- _What you will do_
Your task is to repeat all of the data exactly while excluding the pictures.

- _Supplied data_
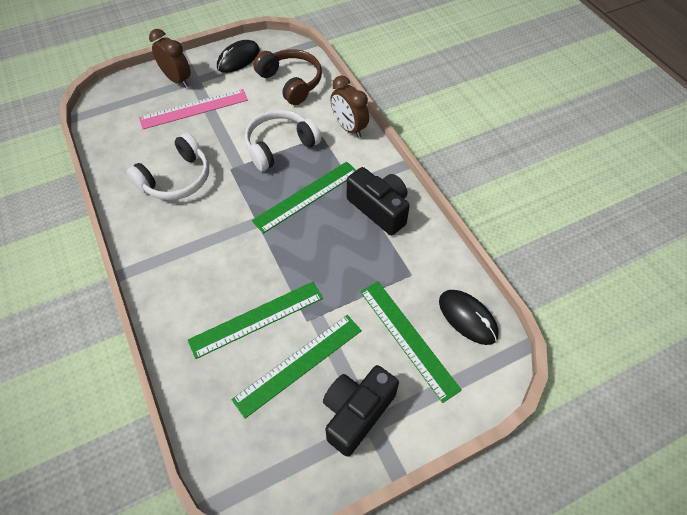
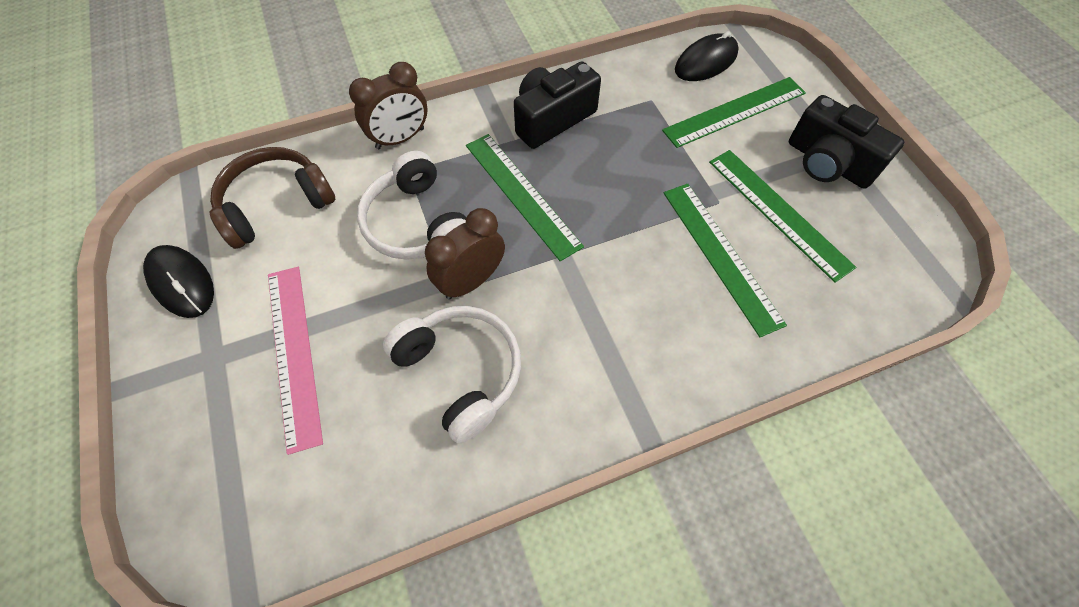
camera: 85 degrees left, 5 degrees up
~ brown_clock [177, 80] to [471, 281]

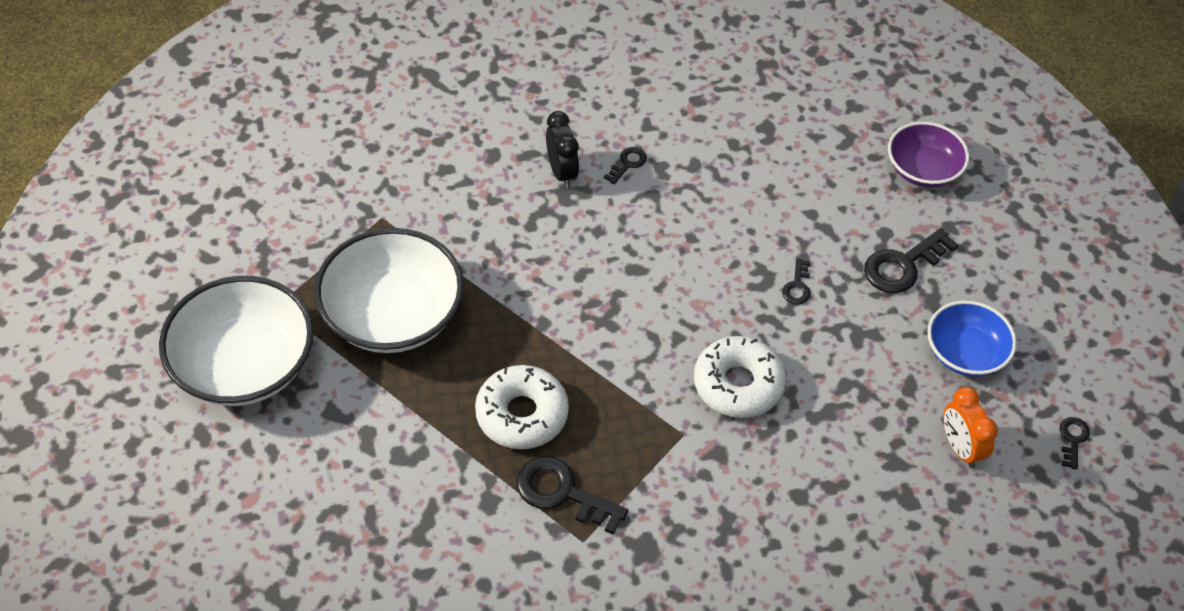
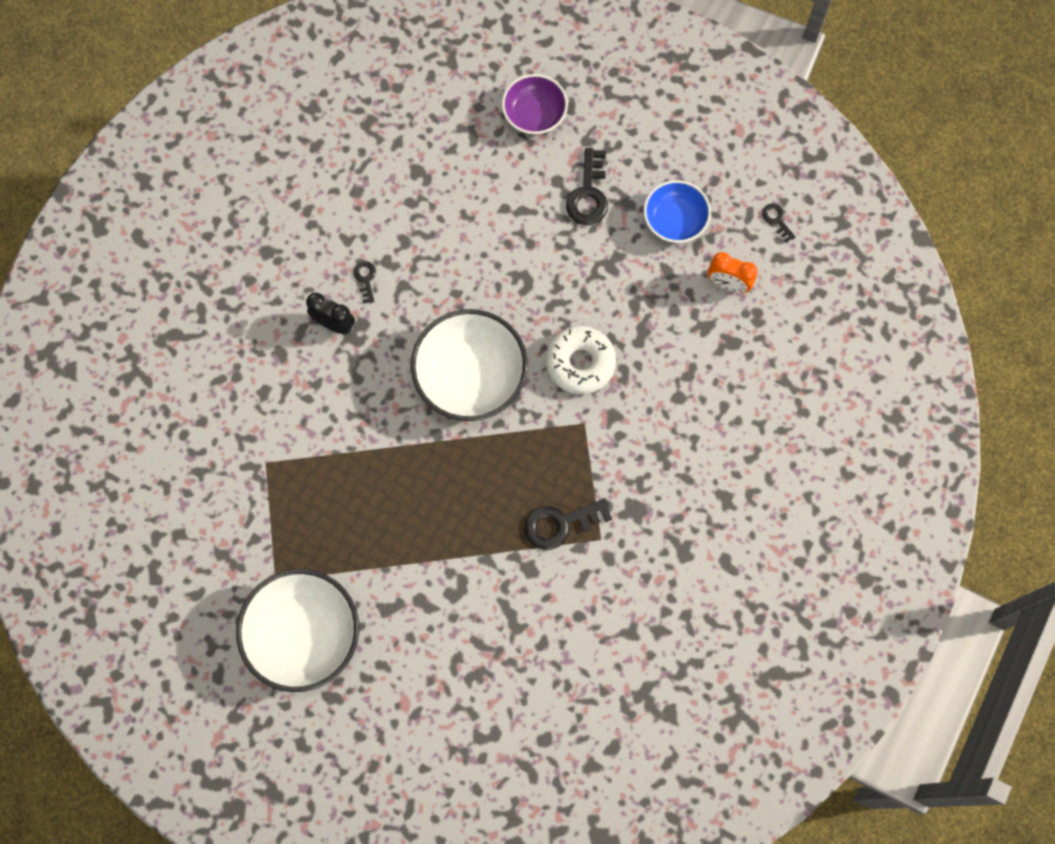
camera: 45 degrees left, 20 degrees up
- white_donut [522, 414]
- black_key [797, 286]
~ white_bowl [393, 315] to [470, 376]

- _Answer space_
camera: 85 degrees left, 5 degrees up
~ brown_clock [177, 80] to [471, 281]

camera: 45 degrees left, 20 degrees up
- white_donut [522, 414]
- black_key [797, 286]
~ white_bowl [393, 315] to [470, 376]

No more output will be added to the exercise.